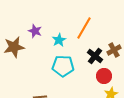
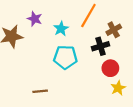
brown cross: (114, 50) -> (114, 30), moved
black cross: (95, 56) -> (101, 46), turned 35

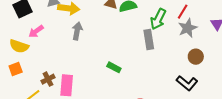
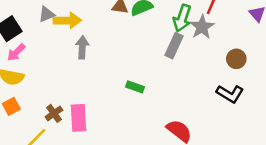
gray star: (188, 28) -> (202, 27), moved
pink arrow: (36, 31) -> (16, 52), moved
gray rectangle: (149, 40) -> (174, 46), turned 42

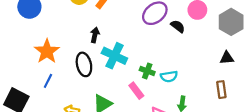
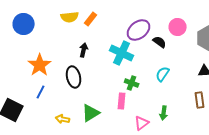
cyan cross: (114, 56) -> (122, 53), moved
cyan semicircle: (169, 76) -> (163, 74), moved, turned 133
pink rectangle: (136, 91) -> (122, 101), turned 42

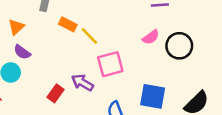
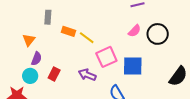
purple semicircle: (22, 52) -> (36, 59), turned -96
red rectangle: (56, 93) -> (54, 74), moved
blue square: (153, 96) -> (133, 66), moved

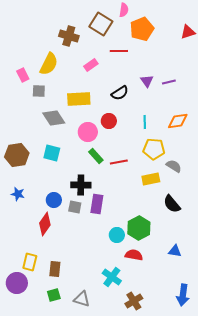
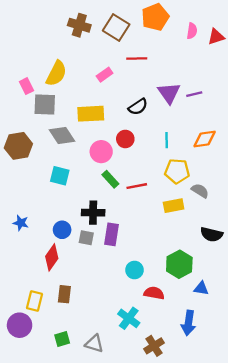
pink semicircle: (124, 10) -> (192, 31), moved
orange pentagon: (142, 29) -> (155, 17), moved
brown cross: (69, 36) -> (79, 25), moved
purple triangle: (147, 81) -> (169, 93), size x1.5
gray square: (39, 91) -> (45, 104), size x1.5
brown hexagon: (17, 155) -> (18, 146), moved
black semicircle: (172, 204) -> (212, 234), moved, turned -36
green hexagon: (139, 228) -> (179, 264), moved
brown rectangle: (55, 269) -> (64, 294), moved
blue arrow: (183, 295) -> (189, 323), moved

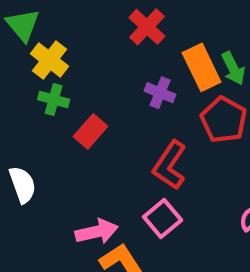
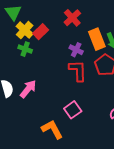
red rectangle: (91, 131) -> (41, 32), moved
red L-shape: (170, 165) -> (78, 71), moved, turned 140
pink arrow: (97, 232) -> (28, 89), moved, turned -42

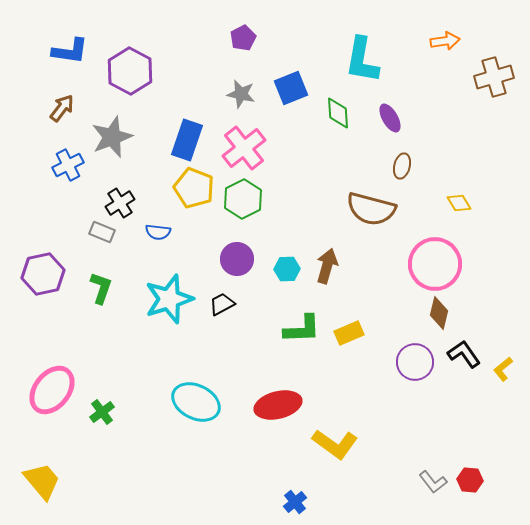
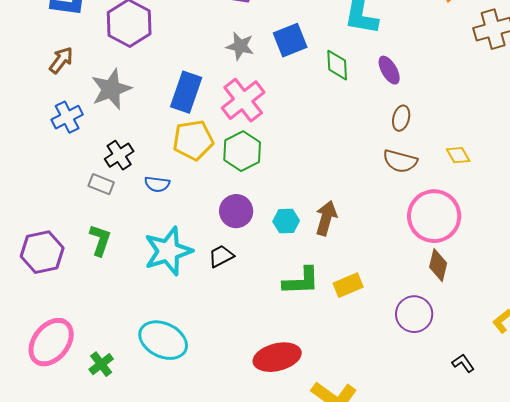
yellow pentagon: (194, 188) -> (193, 140), turned -30
brown semicircle: (371, 209) -> (400, 161), moved, size x0.7
purple hexagon: (43, 274) -> (42, 252), moved
black L-shape: (464, 354) -> (463, 363), moved, size x0.7
cyan ellipse: (196, 402) -> (163, 340), moved

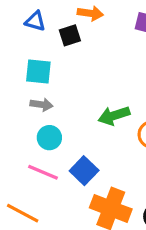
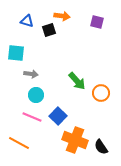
cyan square: (38, 72) -> (16, 53), moved
green arrow: (114, 116) -> (77, 81), turned -114

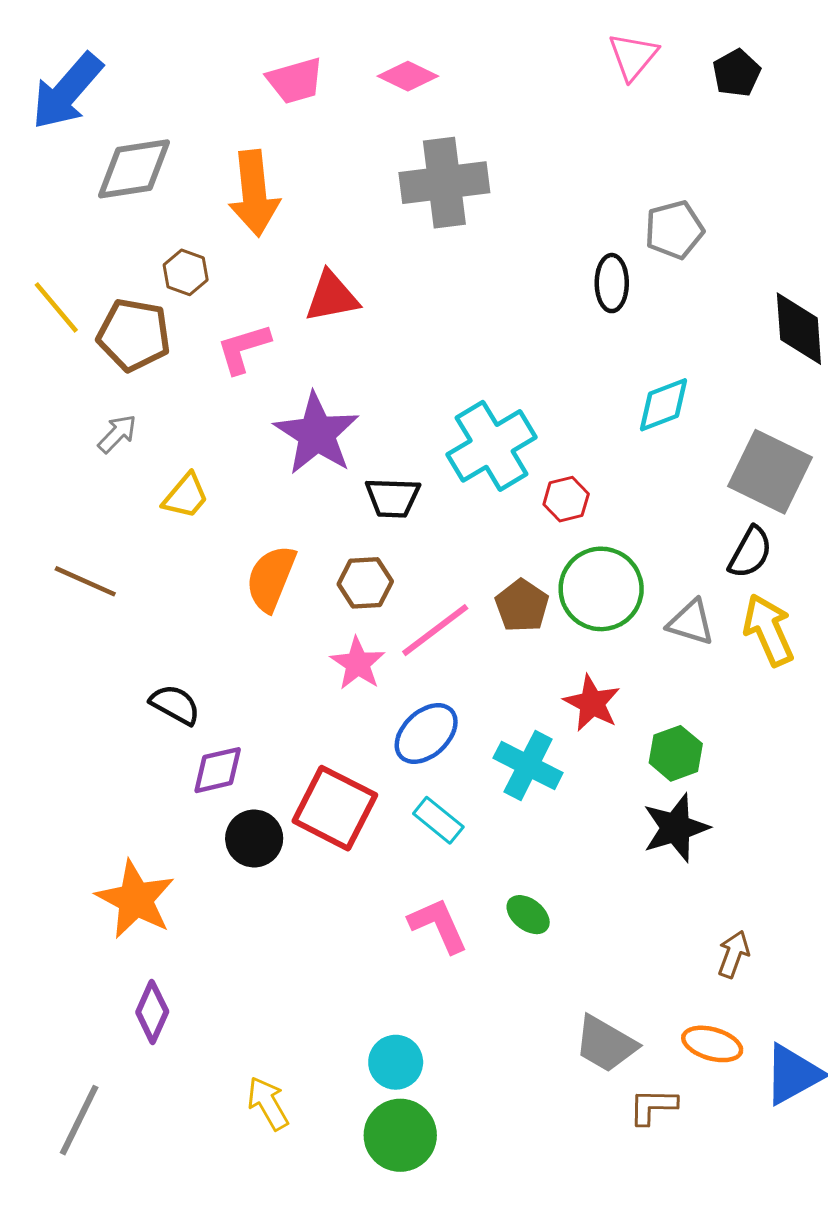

> **What you need to do**: Across the records above, how many lines hold the string "hexagon"? The number alone will do.

> **Final answer**: 3